(Beginning of RECORDS FOR THIS EXERCISE)
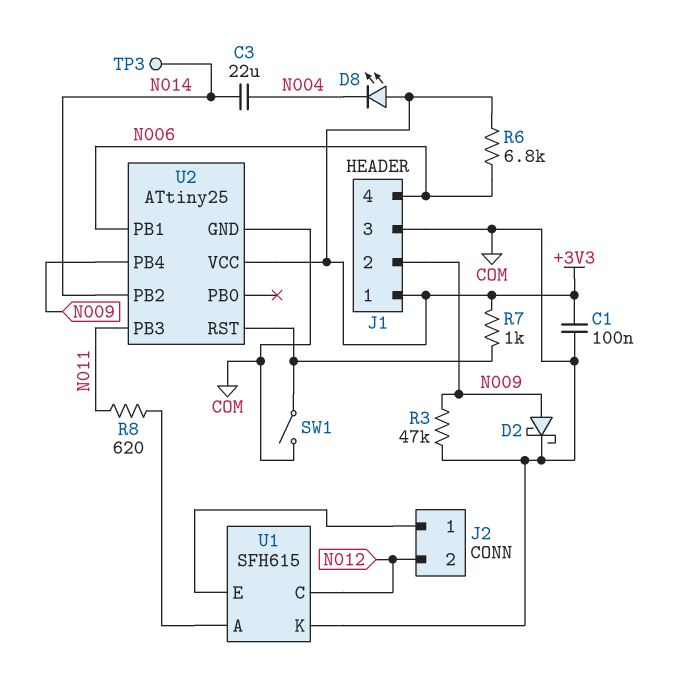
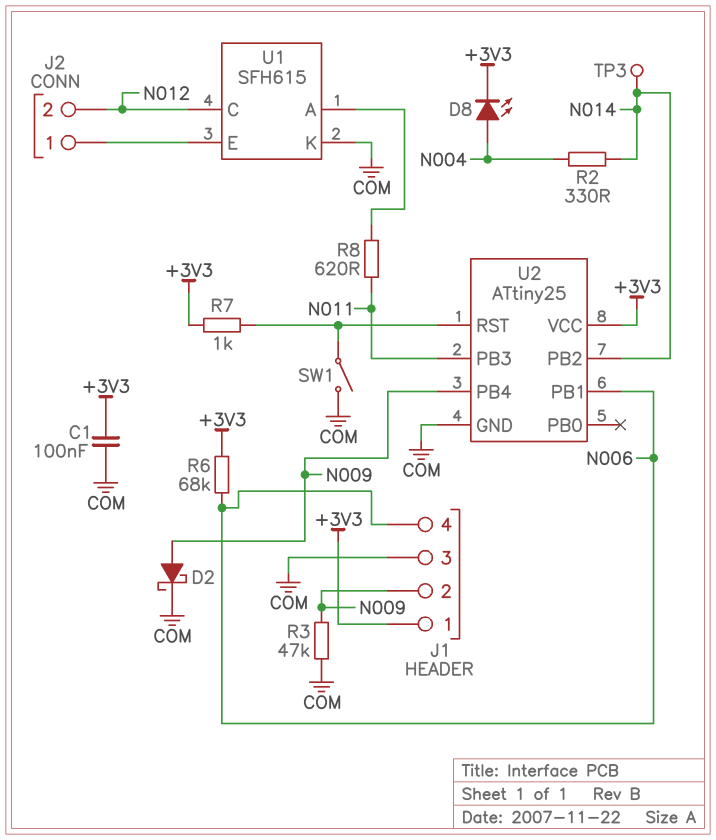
C3: 22uF (N004, N014) -> none
D8: LED (A +3V3, K N004) -> LED (A N004, K +3V3)
R2: none -> 330 (N004, N014)
R6: 6.8k (+3V3, N006) -> 68k (+3V3, N006)

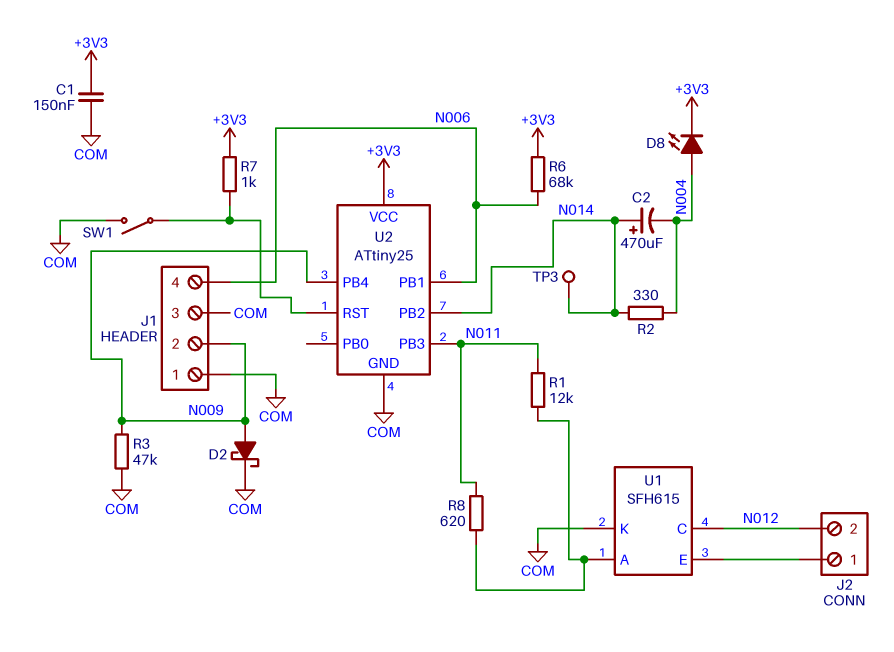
C1: 100nF (+3V3, COM) -> 150nF (+3V3, COM)
C2: none -> 470uF (plus N014, minus N004)
J1 pin 1: +3V3 -> COM
R1: none -> 12k (N011, U1/A)

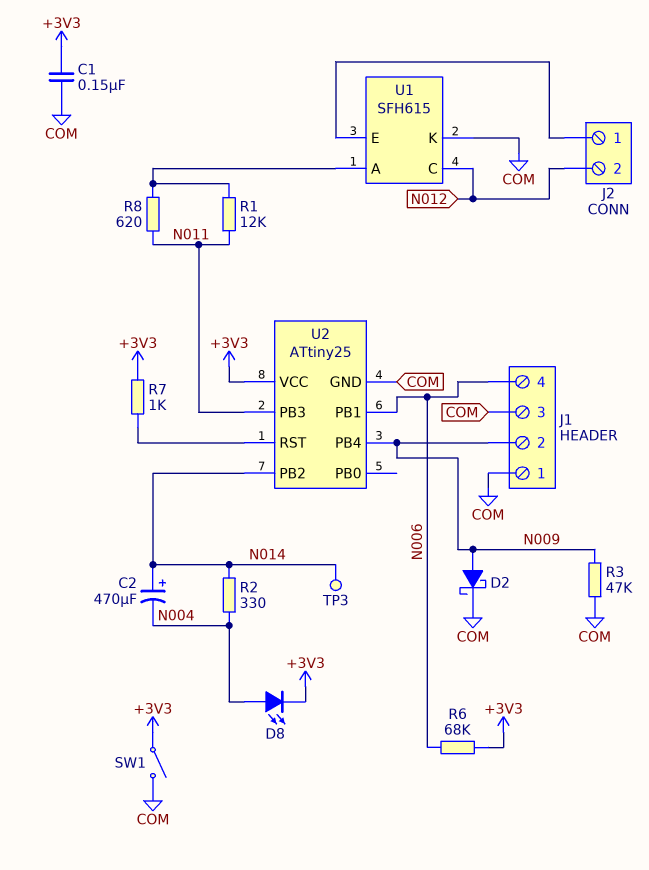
SW1: switch (COM, U2/RST) -> switch (+3V3, COM)

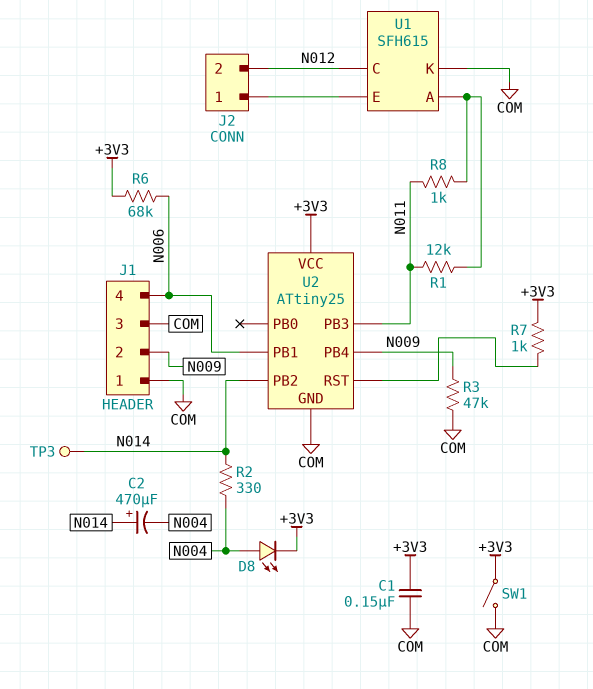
D2: schottky (A N009, K COM) -> none
R8: 620 (N011, U1/A) -> 1k (N011, U1/A)

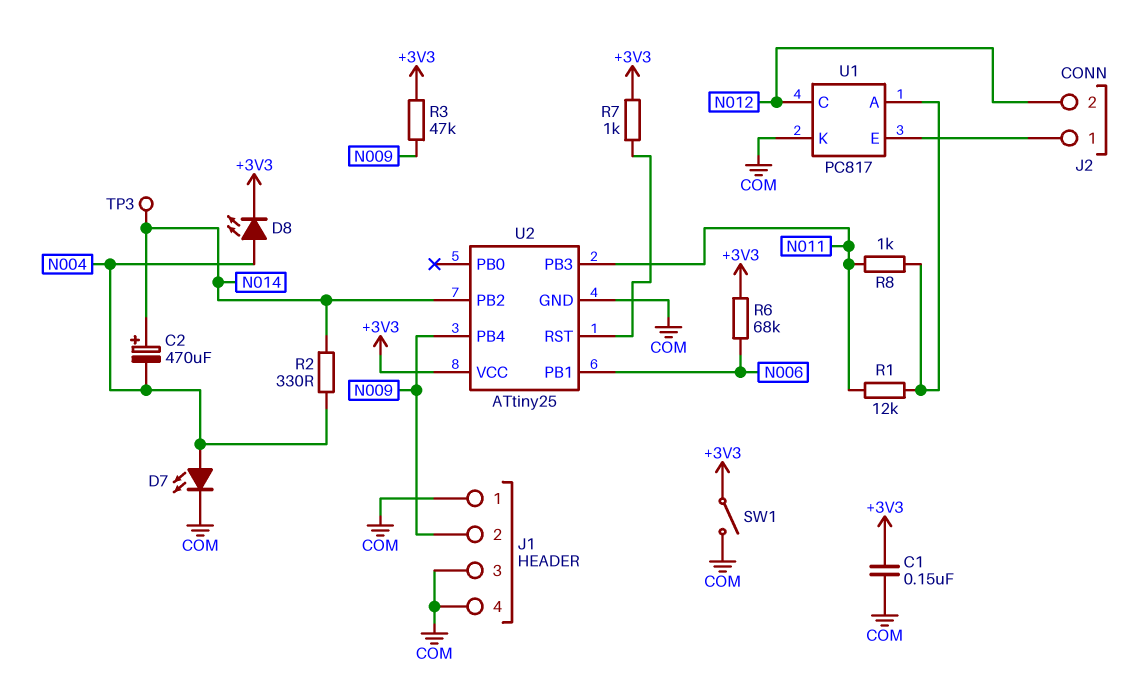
D7: none -> LED (A N004, K COM)
J1 pin 4: N006 -> COM
R3: 47k (COM, N009) -> 47k (+3V3, N009)
U1: SFH615 -> PC817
(End of RECORDS FOR THIS EXERCISE)
AIM OF THE EXERCISE
Every entry should be repeated verbatim, with the pictures left out.

ANSWER FOR THE TASK
C3: 22uF (N004, N014) -> none
D8: LED (A +3V3, K N004) -> LED (A N004, K +3V3)
R2: none -> 330 (N004, N014)
R6: 6.8k (+3V3, N006) -> 68k (+3V3, N006)

C1: 100nF (+3V3, COM) -> 150nF (+3V3, COM)
C2: none -> 470uF (plus N014, minus N004)
J1 pin 1: +3V3 -> COM
R1: none -> 12k (N011, U1/A)

SW1: switch (COM, U2/RST) -> switch (+3V3, COM)

D2: schottky (A N009, K COM) -> none
R8: 620 (N011, U1/A) -> 1k (N011, U1/A)

D7: none -> LED (A N004, K COM)
J1 pin 4: N006 -> COM
R3: 47k (COM, N009) -> 47k (+3V3, N009)
U1: SFH615 -> PC817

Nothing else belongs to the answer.